• Task to complete: The entries below contain a stretch that opens with the line containing "(238, 151) = (529, 334): none" and closes with the line containing "(397, 496) = (133, 257): yellow"; set down that stretch exactly, both ends included, and nothing else.

• Records for this task:
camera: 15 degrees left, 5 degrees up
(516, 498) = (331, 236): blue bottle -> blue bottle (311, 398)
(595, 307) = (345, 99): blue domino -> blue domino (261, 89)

* * *

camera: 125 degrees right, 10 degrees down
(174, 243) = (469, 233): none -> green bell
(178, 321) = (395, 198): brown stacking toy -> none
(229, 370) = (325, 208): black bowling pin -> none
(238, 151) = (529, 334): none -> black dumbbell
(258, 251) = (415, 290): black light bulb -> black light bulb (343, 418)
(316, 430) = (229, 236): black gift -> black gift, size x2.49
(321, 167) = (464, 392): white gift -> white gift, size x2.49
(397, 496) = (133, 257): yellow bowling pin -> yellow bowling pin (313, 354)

• Answer section:
(238, 151) = (529, 334): none -> black dumbbell
(258, 251) = (415, 290): black light bulb -> black light bulb (343, 418)
(316, 430) = (229, 236): black gift -> black gift, size x2.49
(321, 167) = (464, 392): white gift -> white gift, size x2.49
(397, 496) = (133, 257): yellow bowling pin -> yellow bowling pin (313, 354)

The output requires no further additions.